> [About this exercise]:
Search term "verde": please show all lines in the listing that contain it.

[[ Material for this exercise, beginning ]]

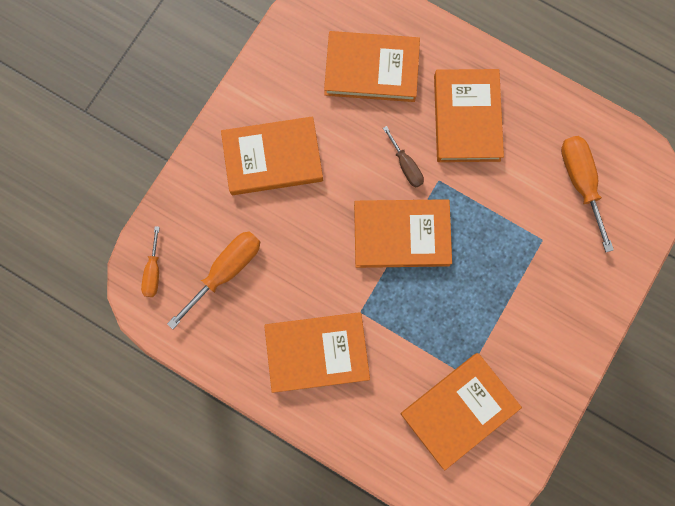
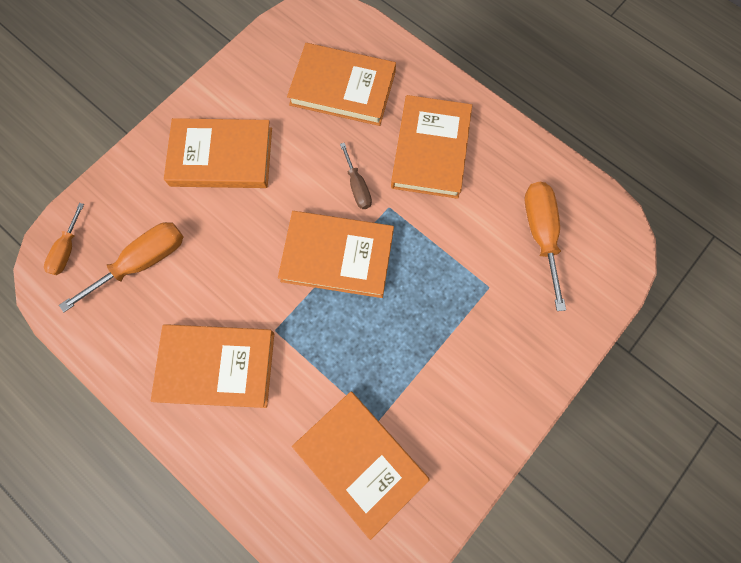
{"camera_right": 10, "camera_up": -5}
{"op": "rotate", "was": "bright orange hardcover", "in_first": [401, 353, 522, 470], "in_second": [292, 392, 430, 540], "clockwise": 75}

[[ Material for this exercise, end ]]
[[ Material for this exercise, beginning ]]

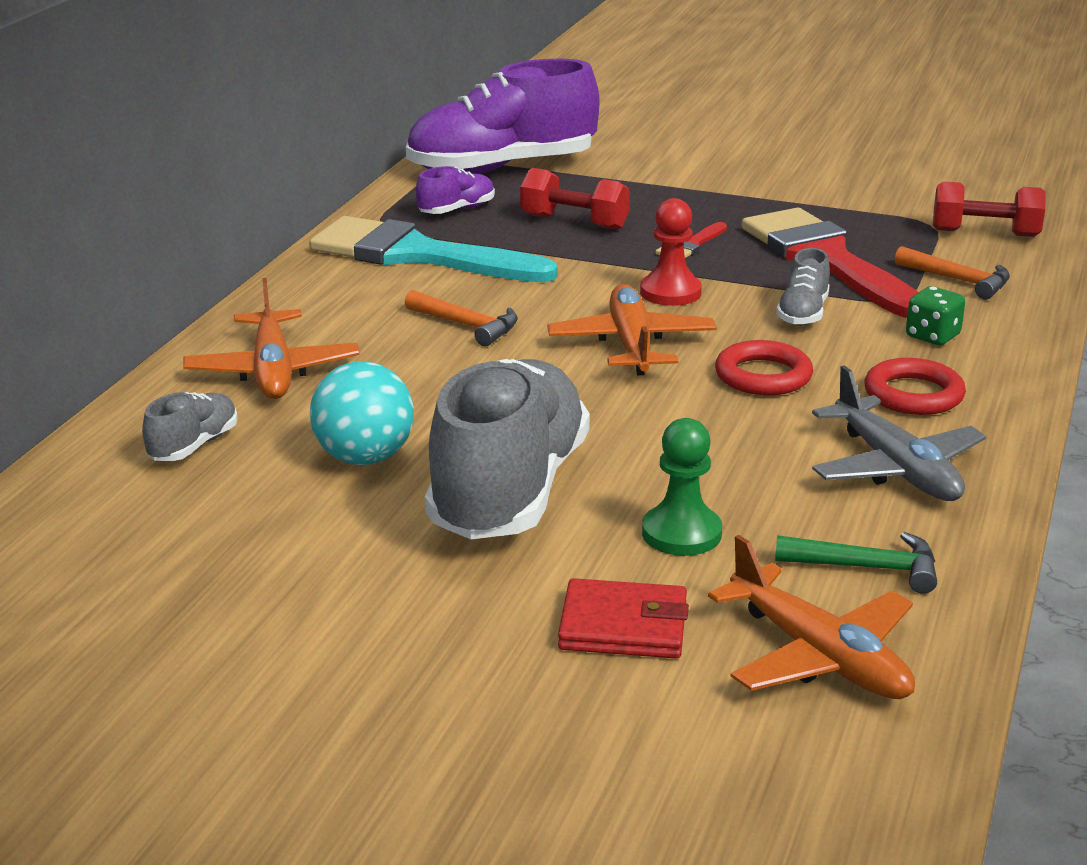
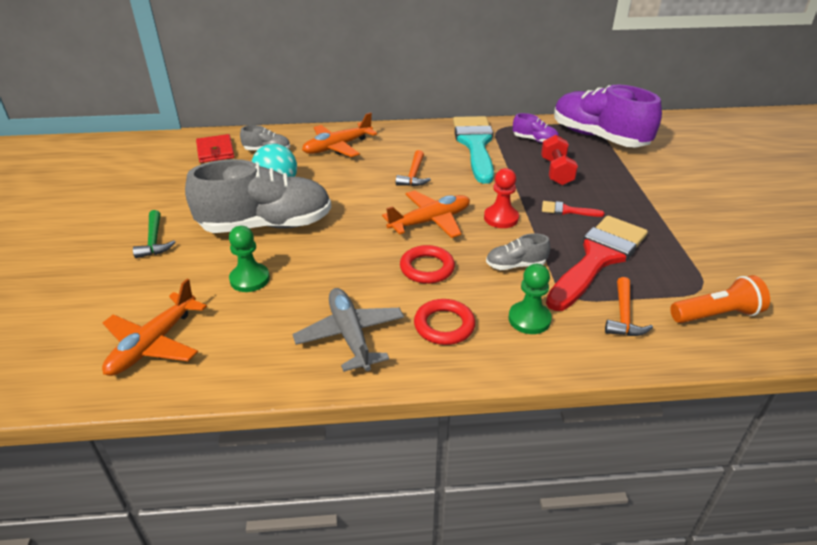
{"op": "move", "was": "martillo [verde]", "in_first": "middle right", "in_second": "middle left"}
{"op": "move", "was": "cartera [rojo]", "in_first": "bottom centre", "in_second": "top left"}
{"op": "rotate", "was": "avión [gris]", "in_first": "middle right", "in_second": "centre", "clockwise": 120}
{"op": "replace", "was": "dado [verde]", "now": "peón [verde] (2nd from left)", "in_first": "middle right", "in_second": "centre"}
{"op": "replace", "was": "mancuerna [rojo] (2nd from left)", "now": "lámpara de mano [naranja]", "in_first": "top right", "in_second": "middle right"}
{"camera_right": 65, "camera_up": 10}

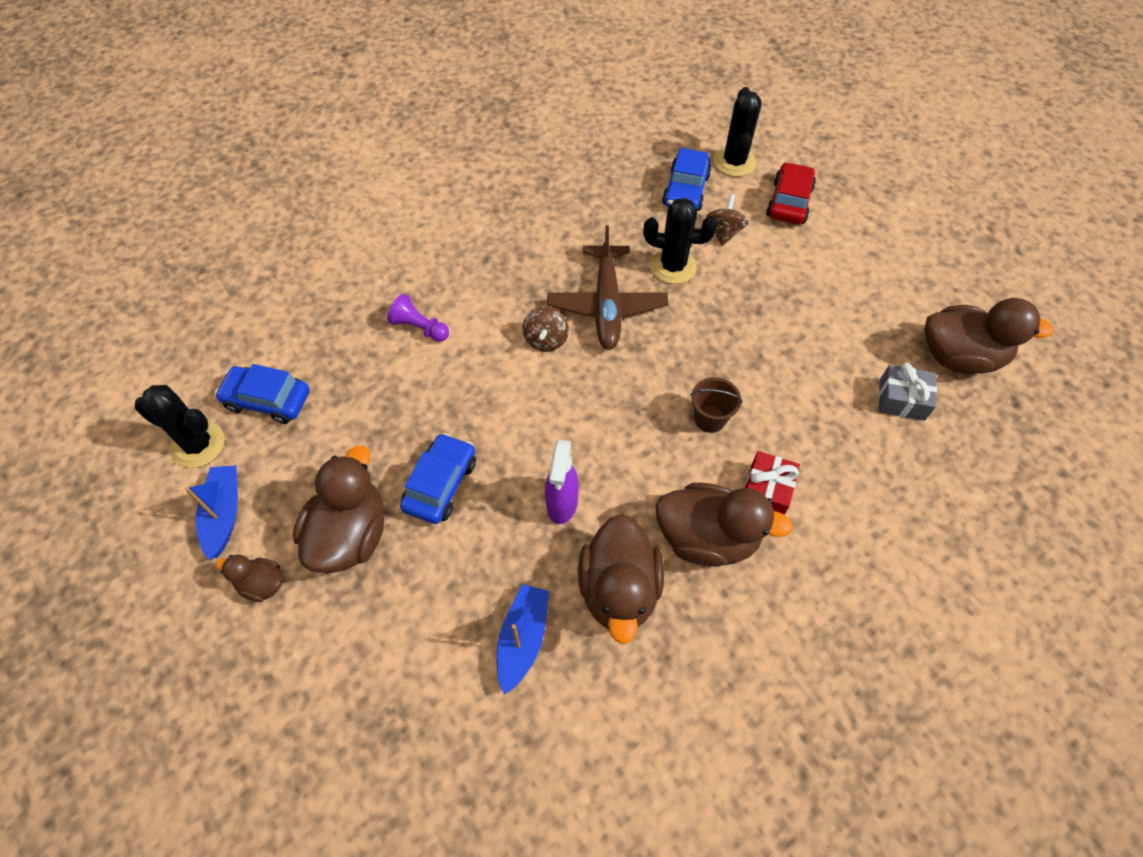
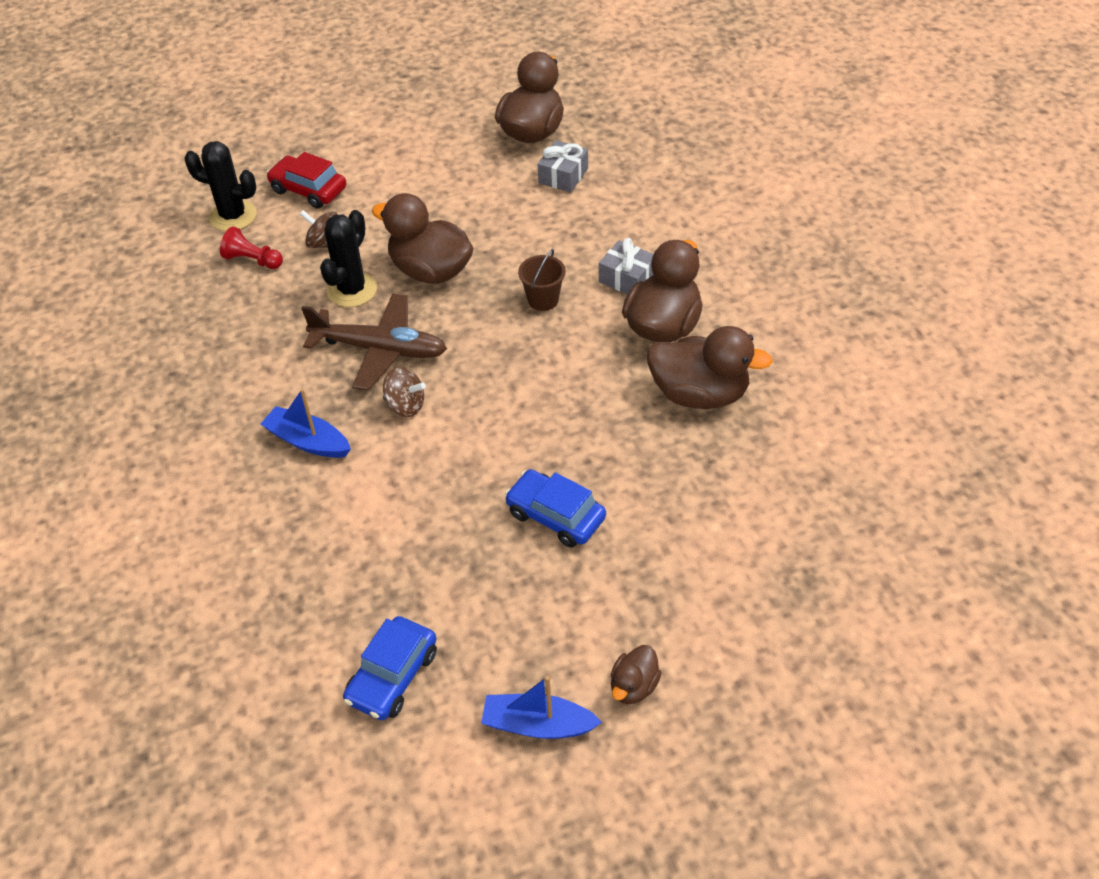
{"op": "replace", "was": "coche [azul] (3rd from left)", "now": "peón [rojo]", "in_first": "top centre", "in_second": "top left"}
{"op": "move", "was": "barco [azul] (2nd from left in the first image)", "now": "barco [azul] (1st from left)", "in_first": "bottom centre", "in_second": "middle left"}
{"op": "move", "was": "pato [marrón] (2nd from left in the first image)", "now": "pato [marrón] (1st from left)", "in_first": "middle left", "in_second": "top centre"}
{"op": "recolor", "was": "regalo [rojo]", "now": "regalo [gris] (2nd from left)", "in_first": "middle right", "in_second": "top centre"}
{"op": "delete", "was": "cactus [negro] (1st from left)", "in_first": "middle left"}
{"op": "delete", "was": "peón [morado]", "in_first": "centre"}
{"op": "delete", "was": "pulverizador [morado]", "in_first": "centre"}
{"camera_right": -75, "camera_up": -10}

[[ Material for this exercise, end ]]

> [Output for this exercise]:
{"op": "move", "was": "martillo [verde]", "in_first": "middle right", "in_second": "middle left"}
{"op": "replace", "was": "dado [verde]", "now": "peón [verde] (2nd from left)", "in_first": "middle right", "in_second": "centre"}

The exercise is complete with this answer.